[Records excerpted from a collection]
..........

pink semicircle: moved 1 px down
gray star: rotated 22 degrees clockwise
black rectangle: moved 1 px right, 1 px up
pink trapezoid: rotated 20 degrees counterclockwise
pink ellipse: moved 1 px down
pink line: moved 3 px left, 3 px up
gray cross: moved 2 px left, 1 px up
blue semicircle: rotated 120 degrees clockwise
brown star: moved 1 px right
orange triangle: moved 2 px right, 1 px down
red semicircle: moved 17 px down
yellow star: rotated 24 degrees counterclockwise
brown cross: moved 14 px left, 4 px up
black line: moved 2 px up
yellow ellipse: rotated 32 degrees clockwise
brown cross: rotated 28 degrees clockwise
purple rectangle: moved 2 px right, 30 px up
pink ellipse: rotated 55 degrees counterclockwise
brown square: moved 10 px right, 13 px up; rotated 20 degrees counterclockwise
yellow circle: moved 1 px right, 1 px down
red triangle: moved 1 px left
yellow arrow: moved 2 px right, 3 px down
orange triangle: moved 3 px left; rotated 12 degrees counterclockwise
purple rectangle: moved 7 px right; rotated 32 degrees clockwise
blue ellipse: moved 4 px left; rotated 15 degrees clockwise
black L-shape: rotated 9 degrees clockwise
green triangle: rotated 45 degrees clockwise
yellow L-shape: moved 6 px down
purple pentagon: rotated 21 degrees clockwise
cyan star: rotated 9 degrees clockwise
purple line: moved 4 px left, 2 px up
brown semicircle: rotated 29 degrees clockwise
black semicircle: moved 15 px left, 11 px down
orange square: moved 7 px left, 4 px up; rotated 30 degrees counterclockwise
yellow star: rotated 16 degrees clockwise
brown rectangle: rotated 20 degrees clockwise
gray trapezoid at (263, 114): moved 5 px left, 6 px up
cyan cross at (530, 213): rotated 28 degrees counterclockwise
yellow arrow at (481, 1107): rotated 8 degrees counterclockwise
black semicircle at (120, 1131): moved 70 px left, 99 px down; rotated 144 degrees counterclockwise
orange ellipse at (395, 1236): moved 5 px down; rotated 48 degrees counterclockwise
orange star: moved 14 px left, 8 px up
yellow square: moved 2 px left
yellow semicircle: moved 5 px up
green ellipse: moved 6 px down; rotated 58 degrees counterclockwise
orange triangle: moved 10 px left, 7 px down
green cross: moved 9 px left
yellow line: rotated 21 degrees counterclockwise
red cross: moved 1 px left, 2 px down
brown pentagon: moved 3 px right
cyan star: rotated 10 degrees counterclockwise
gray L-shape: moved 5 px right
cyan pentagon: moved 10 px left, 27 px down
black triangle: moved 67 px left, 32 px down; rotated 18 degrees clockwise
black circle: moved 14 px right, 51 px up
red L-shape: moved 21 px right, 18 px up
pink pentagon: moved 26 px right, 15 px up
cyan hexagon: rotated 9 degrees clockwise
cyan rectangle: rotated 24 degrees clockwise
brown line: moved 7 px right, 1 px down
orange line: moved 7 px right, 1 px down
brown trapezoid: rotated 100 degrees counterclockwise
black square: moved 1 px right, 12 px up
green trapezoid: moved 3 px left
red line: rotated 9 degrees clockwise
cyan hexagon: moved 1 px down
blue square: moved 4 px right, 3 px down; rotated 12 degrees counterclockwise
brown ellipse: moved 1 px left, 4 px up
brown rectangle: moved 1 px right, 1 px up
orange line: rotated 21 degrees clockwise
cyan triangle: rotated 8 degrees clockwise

..........

--- WHAT NEEDS TO BE DONE ---
Rewrite every line of the records above as a numbered list, omitting any blank lines.

--- THE RESULT ---
1. pink semicircle: moved 1 px down
2. gray star: rotated 22 degrees clockwise
3. black rectangle: moved 1 px right, 1 px up
4. pink trapezoid: rotated 20 degrees counterclockwise
5. pink ellipse: moved 1 px down
6. pink line: moved 3 px left, 3 px up
7. gray cross: moved 2 px left, 1 px up
8. blue semicircle: rotated 120 degrees clockwise
9. brown star: moved 1 px right
10. orange triangle: moved 2 px right, 1 px down
11. red semicircle: moved 17 px down
12. yellow star: rotated 24 degrees counterclockwise
13. brown cross: moved 14 px left, 4 px up
14. black line: moved 2 px up
15. yellow ellipse: rotated 32 degrees clockwise
16. brown cross: rotated 28 degrees clockwise
17. purple rectangle: moved 2 px right, 30 px up
18. pink ellipse: rotated 55 degrees counterclockwise
19. brown square: moved 10 px right, 13 px up; rotated 20 degrees counterclockwise
20. yellow circle: moved 1 px right, 1 px down
21. red triangle: moved 1 px left
22. yellow arrow: moved 2 px right, 3 px down
23. orange triangle: moved 3 px left; rotated 12 degrees counterclockwise
24. purple rectangle: moved 7 px right; rotated 32 degrees clockwise
25. blue ellipse: moved 4 px left; rotated 15 degrees clockwise
26. black L-shape: rotated 9 degrees clockwise
27. green triangle: rotated 45 degrees clockwise
28. yellow L-shape: moved 6 px down
29. purple pentagon: rotated 21 degrees clockwise
30. cyan star: rotated 9 degrees clockwise
31. purple line: moved 4 px left, 2 px up
32. brown semicircle: rotated 29 degrees clockwise
33. black semicircle: moved 15 px left, 11 px down
34. orange square: moved 7 px left, 4 px up; rotated 30 degrees counterclockwise
35. yellow star: rotated 16 degrees clockwise
36. brown rectangle: rotated 20 degrees clockwise
37. gray trapezoid at (263, 114): moved 5 px left, 6 px up
38. cyan cross at (530, 213): rotated 28 degrees counterclockwise
39. yellow arrow at (481, 1107): rotated 8 degrees counterclockwise
40. black semicircle at (120, 1131): moved 70 px left, 99 px down; rotated 144 degrees counterclockwise
41. orange ellipse at (395, 1236): moved 5 px down; rotated 48 degrees counterclockwise
42. orange star: moved 14 px left, 8 px up
43. yellow square: moved 2 px left
44. yellow semicircle: moved 5 px up
45. green ellipse: moved 6 px down; rotated 58 degrees counterclockwise
46. orange triangle: moved 10 px left, 7 px down
47. green cross: moved 9 px left
48. yellow line: rotated 21 degrees counterclockwise
49. red cross: moved 1 px left, 2 px down
50. brown pentagon: moved 3 px right
51. cyan star: rotated 10 degrees counterclockwise
52. gray L-shape: moved 5 px right
53. cyan pentagon: moved 10 px left, 27 px down
54. black triangle: moved 67 px left, 32 px down; rotated 18 degrees clockwise
55. black circle: moved 14 px right, 51 px up
56. red L-shape: moved 21 px right, 18 px up
57. pink pentagon: moved 26 px right, 15 px up
58. cyan hexagon: rotated 9 degrees clockwise
59. cyan rectangle: rotated 24 degrees clockwise
60. brown line: moved 7 px right, 1 px down
61. orange line: moved 7 px right, 1 px down
62. brown trapezoid: rotated 100 degrees counterclockwise
63. black square: moved 1 px right, 12 px up
64. green trapezoid: moved 3 px left
65. red line: rotated 9 degrees clockwise
66. cyan hexagon: moved 1 px down
67. blue square: moved 4 px right, 3 px down; rotated 12 degrees counterclockwise
68. brown ellipse: moved 1 px left, 4 px up
69. brown rectangle: moved 1 px right, 1 px up
70. orange line: rotated 21 degrees clockwise
71. cyan triangle: rotated 8 degrees clockwise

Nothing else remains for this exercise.